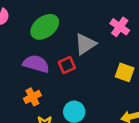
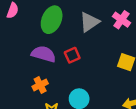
green ellipse: (45, 27) -> (52, 20), turned -30
gray triangle: (85, 44) -> (89, 22), moved

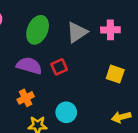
pink cross: (121, 20) -> (110, 30), turned -36

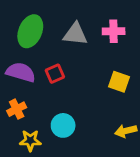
gray triangle: (77, 32) -> (75, 34), turned 40

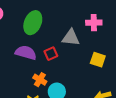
gray triangle: (75, 34) -> (71, 38), moved
orange cross: (17, 109) -> (40, 80), moved, turned -32

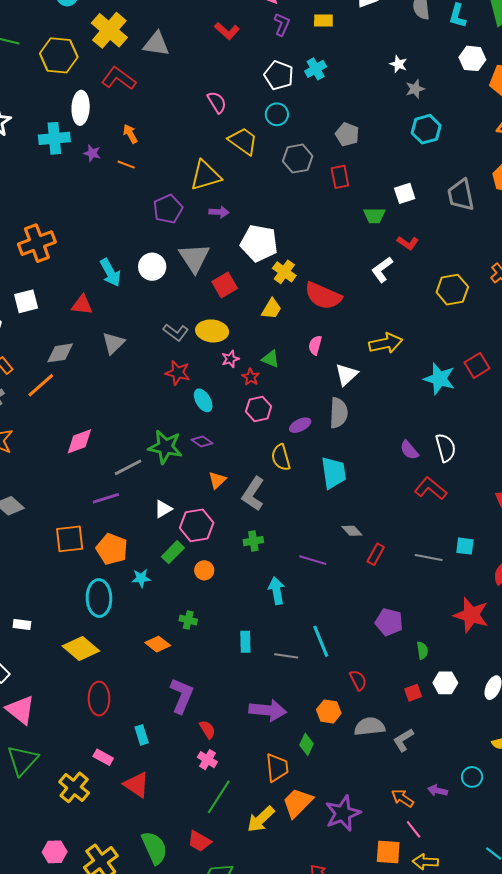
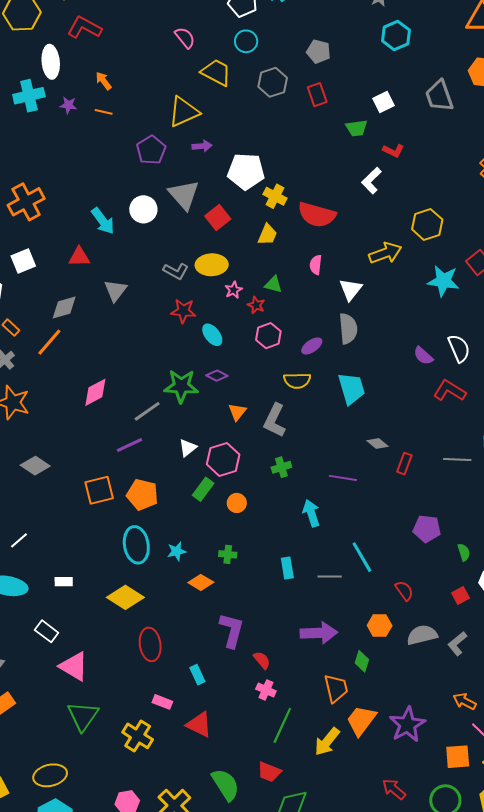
yellow hexagon: (452, 290) -> (427, 224), moved
yellow semicircle: (281, 457) -> (297, 381), turned -68
cyan star: (141, 578) -> (177, 551), moved

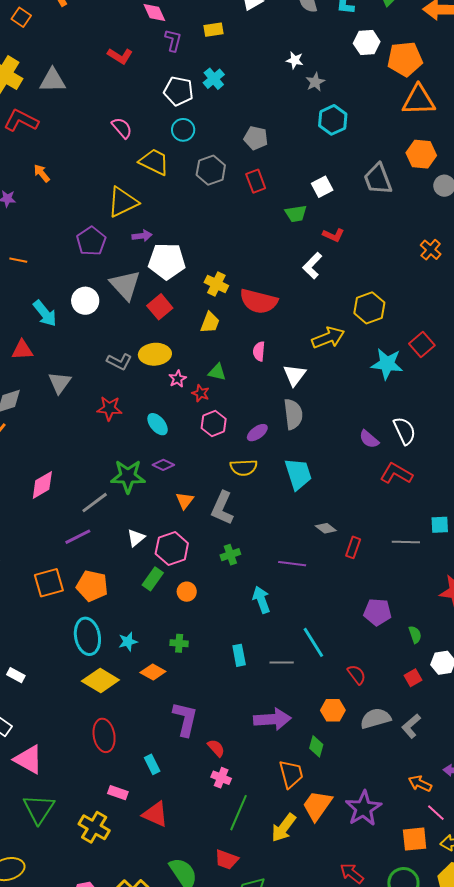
orange line: (104, 112) -> (18, 260), moved
white pentagon: (246, 171) -> (167, 261), moved
red star: (183, 311) -> (109, 408), moved
white rectangle: (64, 582) -> (16, 675), turned 30
yellow diamond: (125, 597) -> (100, 681), moved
########################################
EXERCISE AIM >> Retype the listing exactly. Pictures do not belong in the copy.

ANSWER TO THE PROBLEM >>
green ellipse: (45, 27) -> (52, 20), turned -30
gray triangle: (85, 44) -> (89, 22), moved

pink cross: (121, 20) -> (110, 30), turned -36

gray triangle: (77, 32) -> (75, 34), turned 40

gray triangle: (75, 34) -> (71, 38), moved
orange cross: (17, 109) -> (40, 80), moved, turned -32

yellow hexagon: (452, 290) -> (427, 224), moved
yellow semicircle: (281, 457) -> (297, 381), turned -68
cyan star: (141, 578) -> (177, 551), moved

orange line: (104, 112) -> (18, 260), moved
white pentagon: (246, 171) -> (167, 261), moved
red star: (183, 311) -> (109, 408), moved
white rectangle: (64, 582) -> (16, 675), turned 30
yellow diamond: (125, 597) -> (100, 681), moved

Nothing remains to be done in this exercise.